● Prompt:
Reproduce the data in full, exactly as given, leaving images out.

● Given material:
+---+
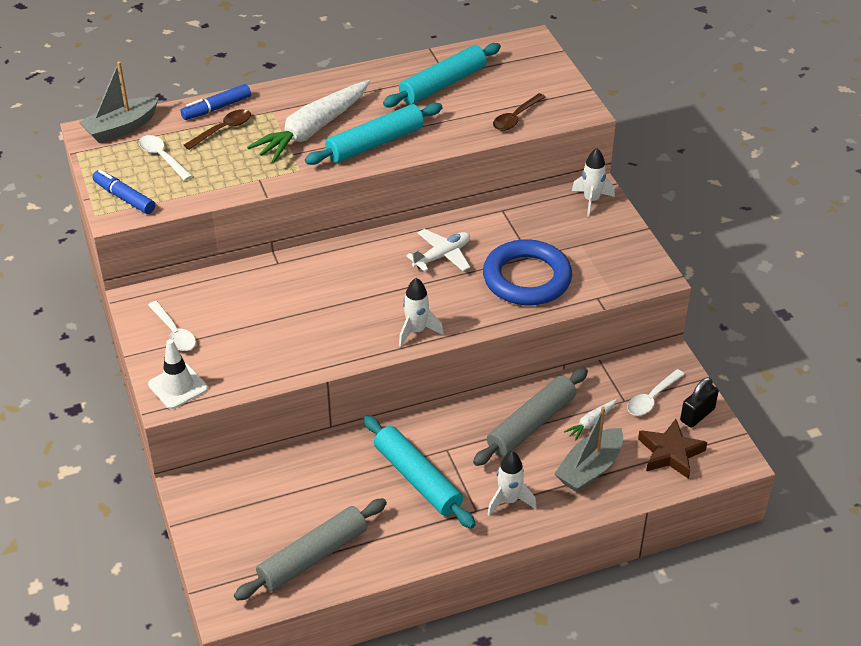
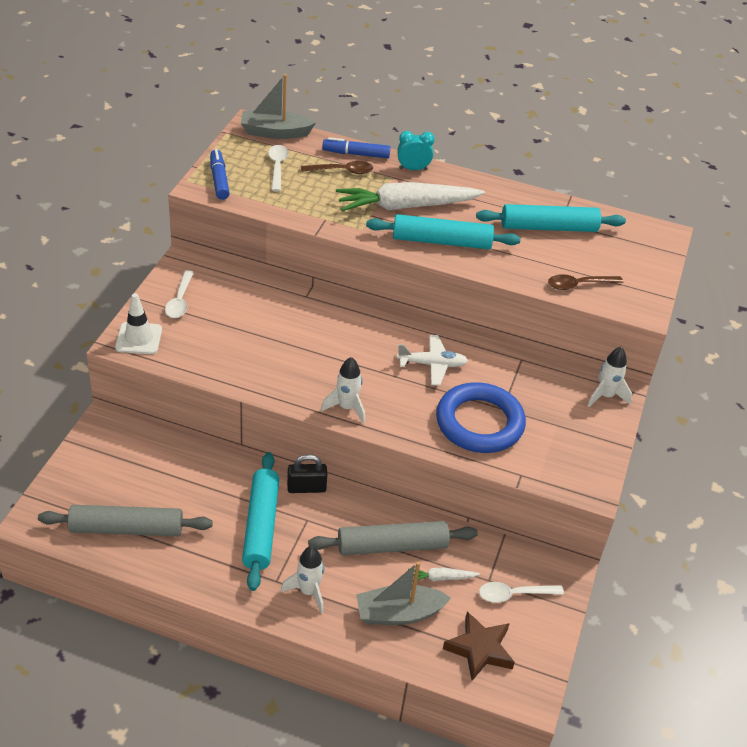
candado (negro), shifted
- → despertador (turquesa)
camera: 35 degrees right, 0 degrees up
+---+
● Your solution:
candado (negro), shifted
- → despertador (turquesa)
camera: 35 degrees right, 0 degrees up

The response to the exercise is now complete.